**Exercise description**
Line by line, copy out the data below exactly.
[Data shown Boundary: Start]
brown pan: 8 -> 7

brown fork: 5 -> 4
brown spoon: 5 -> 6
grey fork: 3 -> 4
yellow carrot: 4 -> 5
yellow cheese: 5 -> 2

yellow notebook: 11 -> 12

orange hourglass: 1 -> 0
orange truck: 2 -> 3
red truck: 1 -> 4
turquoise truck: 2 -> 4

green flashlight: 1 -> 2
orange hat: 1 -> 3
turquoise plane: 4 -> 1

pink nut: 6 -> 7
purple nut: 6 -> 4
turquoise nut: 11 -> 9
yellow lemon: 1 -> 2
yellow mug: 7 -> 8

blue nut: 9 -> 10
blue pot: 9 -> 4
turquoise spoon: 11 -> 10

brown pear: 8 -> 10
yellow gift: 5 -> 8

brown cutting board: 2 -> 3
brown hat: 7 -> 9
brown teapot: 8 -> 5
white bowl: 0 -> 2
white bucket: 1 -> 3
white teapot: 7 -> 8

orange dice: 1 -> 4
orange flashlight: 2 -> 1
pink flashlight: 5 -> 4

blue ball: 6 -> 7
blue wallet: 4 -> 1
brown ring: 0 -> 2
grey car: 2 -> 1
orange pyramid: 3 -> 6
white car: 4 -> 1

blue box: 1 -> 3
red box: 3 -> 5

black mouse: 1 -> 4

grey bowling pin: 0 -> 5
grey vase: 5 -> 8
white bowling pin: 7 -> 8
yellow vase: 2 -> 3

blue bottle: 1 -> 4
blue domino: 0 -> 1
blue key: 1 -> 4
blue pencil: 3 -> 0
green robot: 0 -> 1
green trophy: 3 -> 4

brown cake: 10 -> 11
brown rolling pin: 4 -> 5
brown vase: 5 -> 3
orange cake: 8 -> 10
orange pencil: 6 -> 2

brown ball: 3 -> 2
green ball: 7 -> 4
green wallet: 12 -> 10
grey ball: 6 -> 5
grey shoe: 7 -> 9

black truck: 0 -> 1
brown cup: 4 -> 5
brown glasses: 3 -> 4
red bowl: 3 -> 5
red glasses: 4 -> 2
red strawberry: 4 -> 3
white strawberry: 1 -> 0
[Data shown Boundary: End]
**Answer to this exercise**
brown pan: 8 -> 7

brown fork: 5 -> 4
brown spoon: 5 -> 6
grey fork: 3 -> 4
yellow carrot: 4 -> 5
yellow cheese: 5 -> 2

yellow notebook: 11 -> 12

orange hourglass: 1 -> 0
orange truck: 2 -> 3
red truck: 1 -> 4
turquoise truck: 2 -> 4

green flashlight: 1 -> 2
orange hat: 1 -> 3
turquoise plane: 4 -> 1

pink nut: 6 -> 7
purple nut: 6 -> 4
turquoise nut: 11 -> 9
yellow lemon: 1 -> 2
yellow mug: 7 -> 8

blue nut: 9 -> 10
blue pot: 9 -> 4
turquoise spoon: 11 -> 10

brown pear: 8 -> 10
yellow gift: 5 -> 8

brown cutting board: 2 -> 3
brown hat: 7 -> 9
brown teapot: 8 -> 5
white bowl: 0 -> 2
white bucket: 1 -> 3
white teapot: 7 -> 8

orange dice: 1 -> 4
orange flashlight: 2 -> 1
pink flashlight: 5 -> 4

blue ball: 6 -> 7
blue wallet: 4 -> 1
brown ring: 0 -> 2
grey car: 2 -> 1
orange pyramid: 3 -> 6
white car: 4 -> 1

blue box: 1 -> 3
red box: 3 -> 5

black mouse: 1 -> 4

grey bowling pin: 0 -> 5
grey vase: 5 -> 8
white bowling pin: 7 -> 8
yellow vase: 2 -> 3

blue bottle: 1 -> 4
blue domino: 0 -> 1
blue key: 1 -> 4
blue pencil: 3 -> 0
green robot: 0 -> 1
green trophy: 3 -> 4

brown cake: 10 -> 11
brown rolling pin: 4 -> 5
brown vase: 5 -> 3
orange cake: 8 -> 10
orange pencil: 6 -> 2

brown ball: 3 -> 2
green ball: 7 -> 4
green wallet: 12 -> 10
grey ball: 6 -> 5
grey shoe: 7 -> 9

black truck: 0 -> 1
brown cup: 4 -> 5
brown glasses: 3 -> 4
red bowl: 3 -> 5
red glasses: 4 -> 2
red strawberry: 4 -> 3
white strawberry: 1 -> 0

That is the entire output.